→ TASK INPUT
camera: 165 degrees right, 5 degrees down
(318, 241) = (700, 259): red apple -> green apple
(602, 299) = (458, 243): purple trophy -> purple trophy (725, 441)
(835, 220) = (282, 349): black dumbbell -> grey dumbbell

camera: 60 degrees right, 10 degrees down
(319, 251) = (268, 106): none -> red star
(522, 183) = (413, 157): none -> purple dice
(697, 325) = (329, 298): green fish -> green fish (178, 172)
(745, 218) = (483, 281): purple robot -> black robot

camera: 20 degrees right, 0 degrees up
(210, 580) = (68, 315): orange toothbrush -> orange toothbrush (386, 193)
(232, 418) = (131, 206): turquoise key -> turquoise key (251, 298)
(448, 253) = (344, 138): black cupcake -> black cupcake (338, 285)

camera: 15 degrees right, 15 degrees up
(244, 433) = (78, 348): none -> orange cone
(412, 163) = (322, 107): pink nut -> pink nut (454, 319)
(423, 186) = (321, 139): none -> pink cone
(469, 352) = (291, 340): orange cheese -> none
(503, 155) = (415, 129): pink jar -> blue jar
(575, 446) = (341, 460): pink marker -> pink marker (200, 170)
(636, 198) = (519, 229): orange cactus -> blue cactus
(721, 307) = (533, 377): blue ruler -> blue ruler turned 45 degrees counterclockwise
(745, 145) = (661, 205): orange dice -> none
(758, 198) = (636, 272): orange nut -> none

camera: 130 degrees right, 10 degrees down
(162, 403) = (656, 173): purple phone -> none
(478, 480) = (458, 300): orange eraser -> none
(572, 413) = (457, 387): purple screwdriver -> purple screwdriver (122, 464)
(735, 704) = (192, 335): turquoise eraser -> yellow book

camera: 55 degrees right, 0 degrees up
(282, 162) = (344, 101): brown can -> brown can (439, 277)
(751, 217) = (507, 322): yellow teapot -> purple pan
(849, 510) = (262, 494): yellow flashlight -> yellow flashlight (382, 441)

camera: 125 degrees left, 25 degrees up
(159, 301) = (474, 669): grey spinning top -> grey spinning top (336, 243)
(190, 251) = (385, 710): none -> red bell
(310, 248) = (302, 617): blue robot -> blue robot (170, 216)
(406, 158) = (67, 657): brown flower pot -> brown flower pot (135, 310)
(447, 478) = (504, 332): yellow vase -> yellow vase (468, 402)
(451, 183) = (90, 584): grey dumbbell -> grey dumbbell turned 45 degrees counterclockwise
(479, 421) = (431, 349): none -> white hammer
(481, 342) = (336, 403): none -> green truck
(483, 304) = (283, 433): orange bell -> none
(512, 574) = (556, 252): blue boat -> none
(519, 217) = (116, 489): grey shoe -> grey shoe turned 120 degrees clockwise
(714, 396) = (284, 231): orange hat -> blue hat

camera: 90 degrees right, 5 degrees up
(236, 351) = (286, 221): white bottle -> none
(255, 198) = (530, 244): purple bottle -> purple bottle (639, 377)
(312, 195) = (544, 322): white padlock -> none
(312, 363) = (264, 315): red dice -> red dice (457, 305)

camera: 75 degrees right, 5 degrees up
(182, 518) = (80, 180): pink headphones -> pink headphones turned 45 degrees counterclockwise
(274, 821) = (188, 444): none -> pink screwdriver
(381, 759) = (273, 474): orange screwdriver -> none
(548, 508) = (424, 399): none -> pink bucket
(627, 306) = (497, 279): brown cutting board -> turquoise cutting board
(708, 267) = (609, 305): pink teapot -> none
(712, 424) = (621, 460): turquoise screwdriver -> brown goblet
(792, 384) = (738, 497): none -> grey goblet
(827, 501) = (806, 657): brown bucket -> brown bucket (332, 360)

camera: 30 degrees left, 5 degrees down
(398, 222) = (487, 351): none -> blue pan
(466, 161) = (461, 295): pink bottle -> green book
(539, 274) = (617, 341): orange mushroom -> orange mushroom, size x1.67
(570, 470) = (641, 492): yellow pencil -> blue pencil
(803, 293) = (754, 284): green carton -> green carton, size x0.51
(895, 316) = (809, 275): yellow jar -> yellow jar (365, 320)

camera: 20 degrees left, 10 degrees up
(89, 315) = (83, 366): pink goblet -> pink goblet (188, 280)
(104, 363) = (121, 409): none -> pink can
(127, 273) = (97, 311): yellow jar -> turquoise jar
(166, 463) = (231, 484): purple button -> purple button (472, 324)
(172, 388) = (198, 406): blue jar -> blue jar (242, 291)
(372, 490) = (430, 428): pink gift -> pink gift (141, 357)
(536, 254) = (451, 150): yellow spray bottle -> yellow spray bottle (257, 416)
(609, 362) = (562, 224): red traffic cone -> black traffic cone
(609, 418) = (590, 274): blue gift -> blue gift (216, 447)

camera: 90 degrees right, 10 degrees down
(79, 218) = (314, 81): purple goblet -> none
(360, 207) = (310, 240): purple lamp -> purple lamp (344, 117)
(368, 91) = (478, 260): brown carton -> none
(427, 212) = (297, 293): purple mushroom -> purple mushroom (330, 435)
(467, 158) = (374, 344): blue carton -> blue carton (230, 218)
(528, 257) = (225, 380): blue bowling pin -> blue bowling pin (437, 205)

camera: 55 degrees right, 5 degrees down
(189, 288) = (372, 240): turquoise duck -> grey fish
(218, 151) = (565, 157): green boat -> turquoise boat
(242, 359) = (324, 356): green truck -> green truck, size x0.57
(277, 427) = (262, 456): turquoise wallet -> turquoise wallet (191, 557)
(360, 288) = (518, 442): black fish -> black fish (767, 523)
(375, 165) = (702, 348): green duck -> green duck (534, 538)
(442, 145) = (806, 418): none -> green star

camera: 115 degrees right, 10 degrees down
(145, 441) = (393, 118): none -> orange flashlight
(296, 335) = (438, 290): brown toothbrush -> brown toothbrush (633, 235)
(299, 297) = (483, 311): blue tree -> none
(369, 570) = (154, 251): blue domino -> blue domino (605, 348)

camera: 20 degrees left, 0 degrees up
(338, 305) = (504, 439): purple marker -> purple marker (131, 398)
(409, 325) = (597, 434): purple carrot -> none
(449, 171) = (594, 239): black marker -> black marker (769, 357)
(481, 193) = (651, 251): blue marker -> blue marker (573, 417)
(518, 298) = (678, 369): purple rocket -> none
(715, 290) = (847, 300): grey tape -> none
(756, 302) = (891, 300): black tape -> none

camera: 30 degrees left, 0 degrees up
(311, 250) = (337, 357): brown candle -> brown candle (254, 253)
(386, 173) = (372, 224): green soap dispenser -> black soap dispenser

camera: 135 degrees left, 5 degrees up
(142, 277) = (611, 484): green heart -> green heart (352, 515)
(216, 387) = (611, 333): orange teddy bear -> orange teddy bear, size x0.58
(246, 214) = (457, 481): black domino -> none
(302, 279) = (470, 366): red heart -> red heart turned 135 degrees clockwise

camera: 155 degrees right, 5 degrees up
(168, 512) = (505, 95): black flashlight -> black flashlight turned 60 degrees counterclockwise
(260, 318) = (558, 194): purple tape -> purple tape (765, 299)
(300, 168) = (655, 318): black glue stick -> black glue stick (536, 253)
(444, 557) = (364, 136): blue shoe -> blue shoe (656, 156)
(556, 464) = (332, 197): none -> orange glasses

→ WHAT TO DO
Within the listing, how many lines hold "right"? Write only that number.

→ OUTPUT OF THE EXERCISE
12